**SUPPLIED MATERIAL**
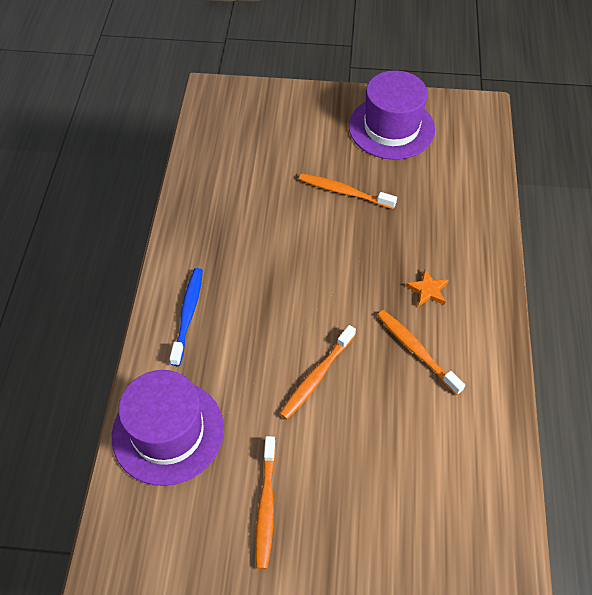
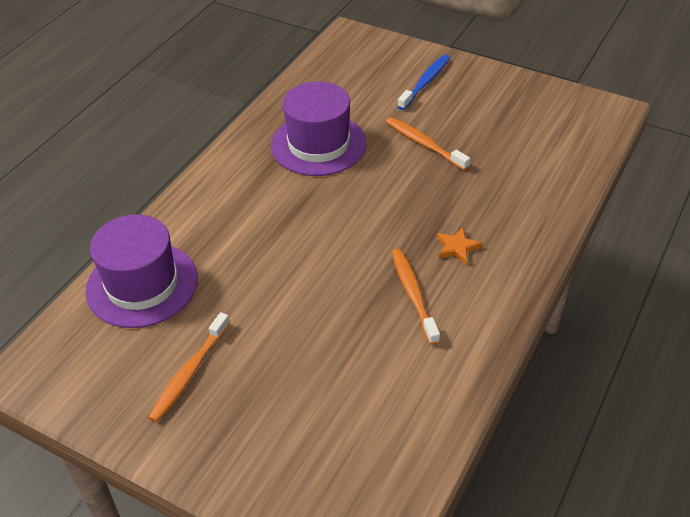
camera: 25 degrees right, 10 degrees down
(188, 314) = (217, 200): blue toothbrush -> blue toothbrush (425, 82)
(317, 376) = (302, 285): orange toothbrush -> none
(391, 128) = (505, 104): purple hat -> purple hat (318, 144)

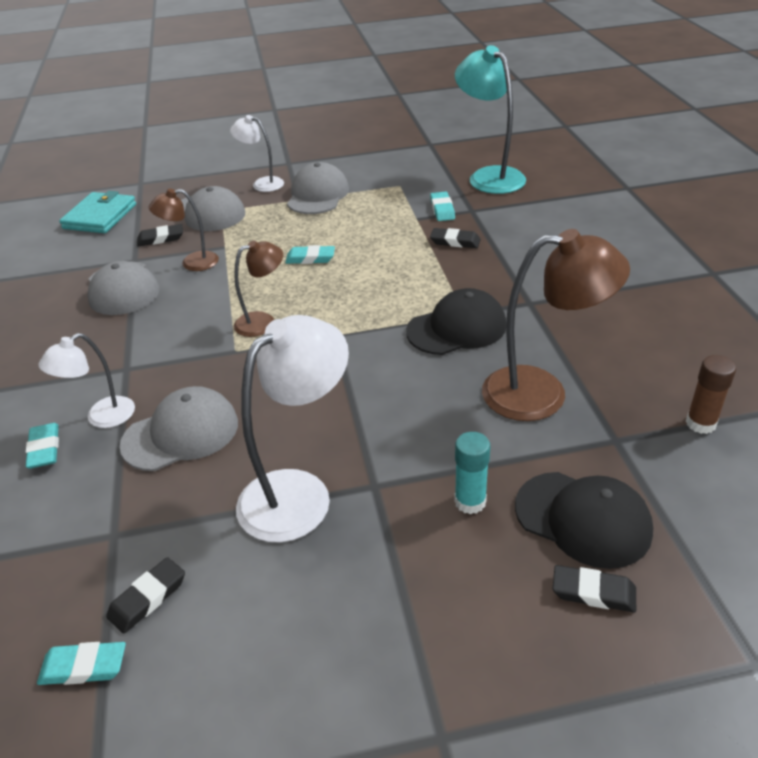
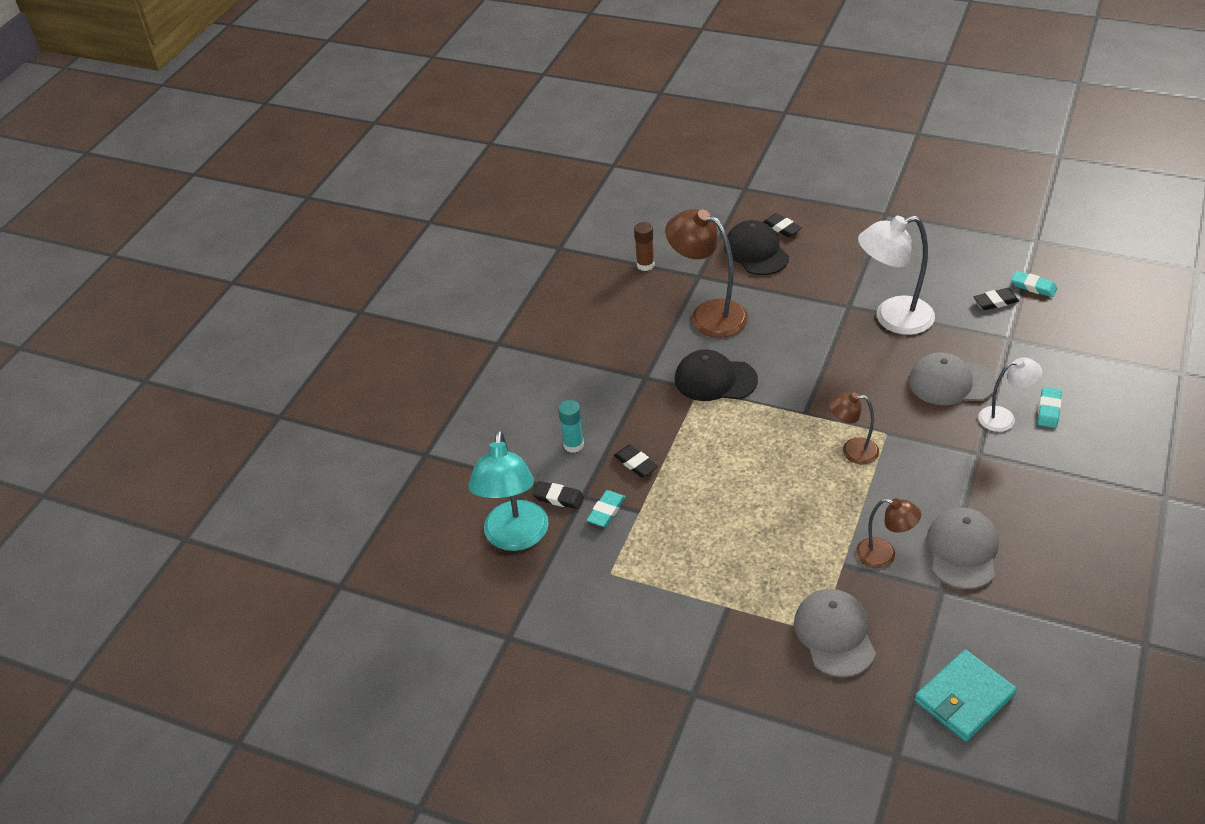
camera: 145 degrees left, 5 degrees up
(161, 238) = (904, 613): black eraser -> black eraser (558, 497)
(262, 184) = (749, 662): white lamp -> none
(310, 258) = (772, 505): turquoise eraser -> none
(317, 195) = (703, 602): grey cap -> none
(470, 501) = (804, 279): turquoise glue stick -> turquoise glue stick (573, 445)

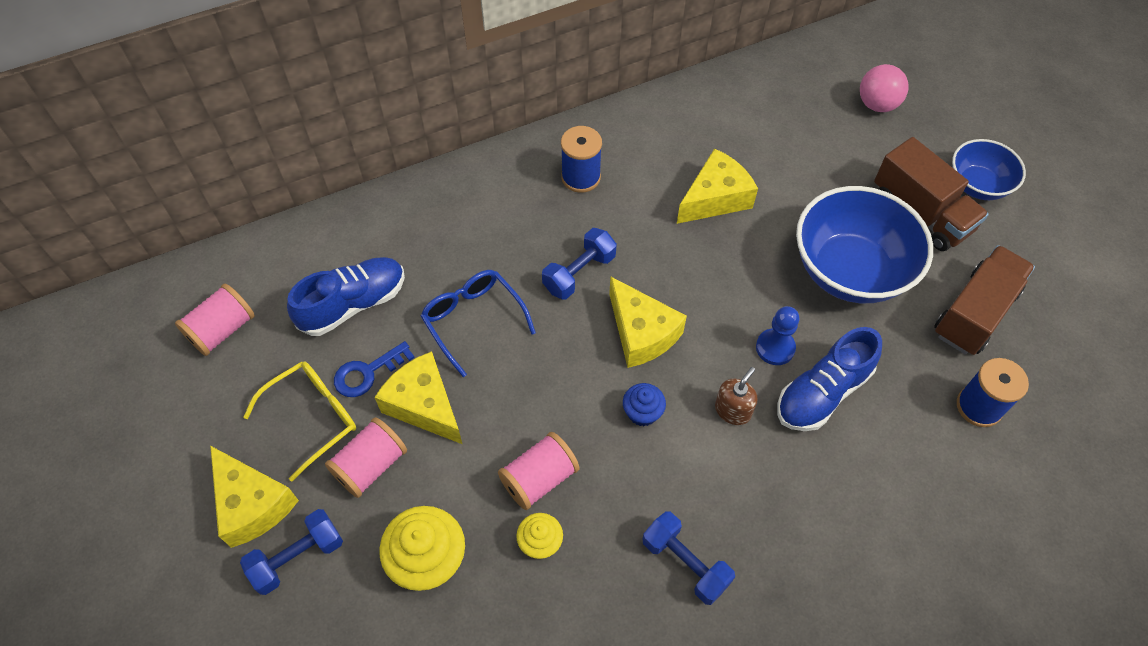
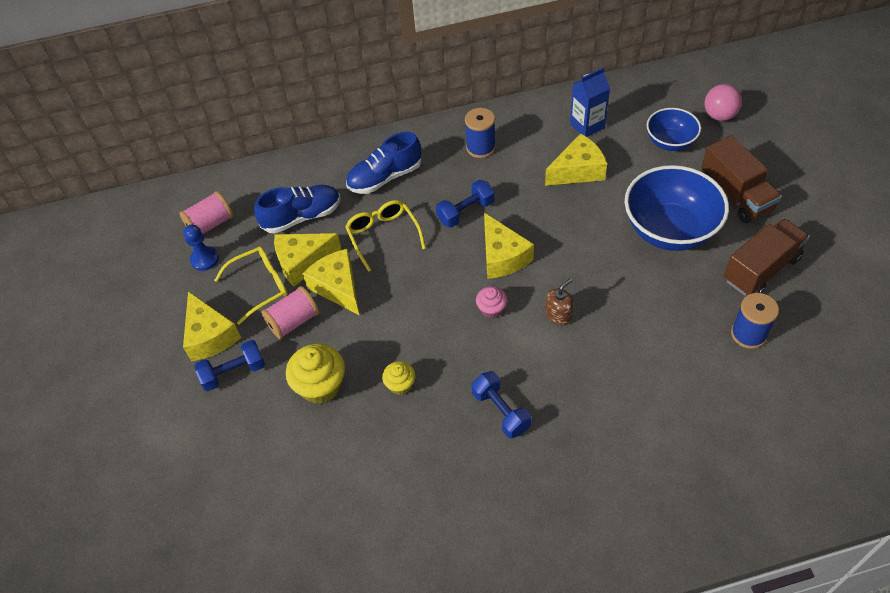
camera: 15 degrees right, 5 degrees down
(367, 373) = (303, 262): blue key -> yellow cheese
(473, 321) = (383, 236): blue glasses -> yellow glasses
(539, 479) = (408, 344): pink spool -> none
(642, 412) = (491, 309): blue cupcake -> pink cupcake
(714, 133) = (587, 125): none -> blue carton
(775, 348) = (600, 277): blue pawn -> blue pawn (205, 259)
(822, 393) = (629, 311): blue shoe -> blue shoe (385, 177)
(977, 185) = (786, 179): blue bowl -> blue bowl (670, 142)

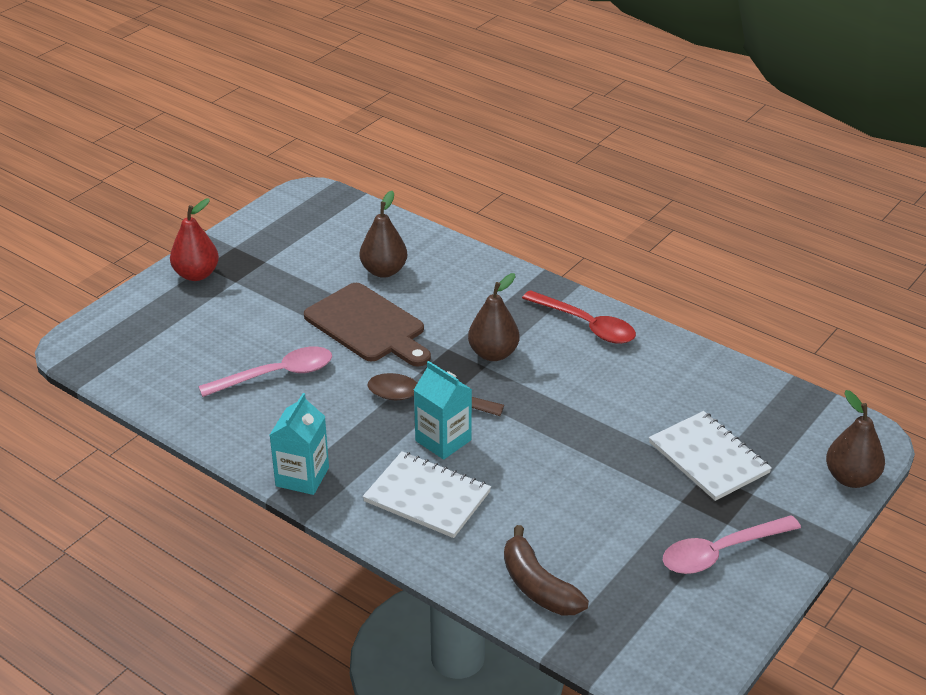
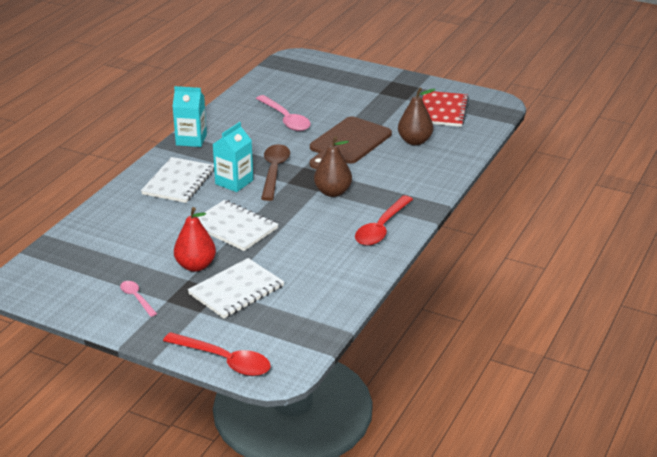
camera: 80 degrees right, 5 degrees down
(196, 274) = (381, 79): red pear -> red pear (196, 266)
(311, 237) = (442, 111): none -> red notebook
(538, 586) = (101, 227): brown banana -> none
(562, 449) = (234, 227): none -> white notebook
(721, 552) = (136, 298): pink spoon -> pink spoon, size x0.55
(851, 478) = (224, 360): brown pear -> red spoon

**YOUR TASK**
Could you reproduce all of the data above exactly and skip any image?

**THE ANSWER**
camera: 25 degrees right, 10 degrees down
(188, 314) = (217, 200): blue toothbrush -> blue toothbrush (425, 82)
(317, 376) = (302, 285): orange toothbrush -> none
(391, 128) = (505, 104): purple hat -> purple hat (318, 144)

camera: 145 degrees left, 5 degrees up
(161, 238) = (904, 613): black eraser -> black eraser (558, 497)
(262, 184) = (749, 662): white lamp -> none
(310, 258) = (772, 505): turquoise eraser -> none
(317, 195) = (703, 602): grey cap -> none
(470, 501) = (804, 279): turquoise glue stick -> turquoise glue stick (573, 445)

camera: 15 degrees right, 5 degrees down
(367, 373) = (303, 262): blue key -> yellow cheese
(473, 321) = (383, 236): blue glasses -> yellow glasses
(539, 479) = (408, 344): pink spool -> none
(642, 412) = (491, 309): blue cupcake -> pink cupcake
(714, 133) = (587, 125): none -> blue carton
(775, 348) = (600, 277): blue pawn -> blue pawn (205, 259)
(822, 393) = (629, 311): blue shoe -> blue shoe (385, 177)
(977, 185) = (786, 179): blue bowl -> blue bowl (670, 142)

camera: 80 degrees right, 5 degrees down
(196, 274) = (381, 79): red pear -> red pear (196, 266)
(311, 237) = (442, 111): none -> red notebook
(538, 586) = (101, 227): brown banana -> none
(562, 449) = (234, 227): none -> white notebook
(721, 552) = (136, 298): pink spoon -> pink spoon, size x0.55
(851, 478) = (224, 360): brown pear -> red spoon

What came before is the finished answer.